» Task directions
Your answer must be every line of the data that holds the string "size".

[[ Available records open ]]

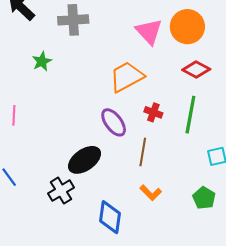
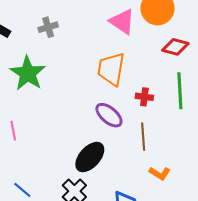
gray cross: (73, 20) -> (48, 27), size x0.7
green star: (42, 61) -> (28, 73), size x1.8
orange trapezoid: (127, 77) -> (111, 69), turned -39

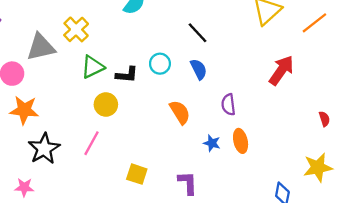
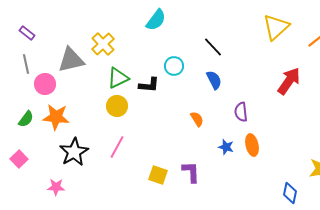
cyan circle: (160, 64) -> (174, 66), moved
yellow circle: (106, 105) -> (117, 106), moved
orange semicircle: (180, 112) -> (197, 119), size x0.7
purple L-shape: (188, 183) -> (191, 172), moved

[[ Available records closed ]]

» Response to this task
gray cross: (73, 20) -> (48, 27), size x0.7
green star: (42, 61) -> (28, 73), size x1.8
orange semicircle: (180, 112) -> (197, 119), size x0.7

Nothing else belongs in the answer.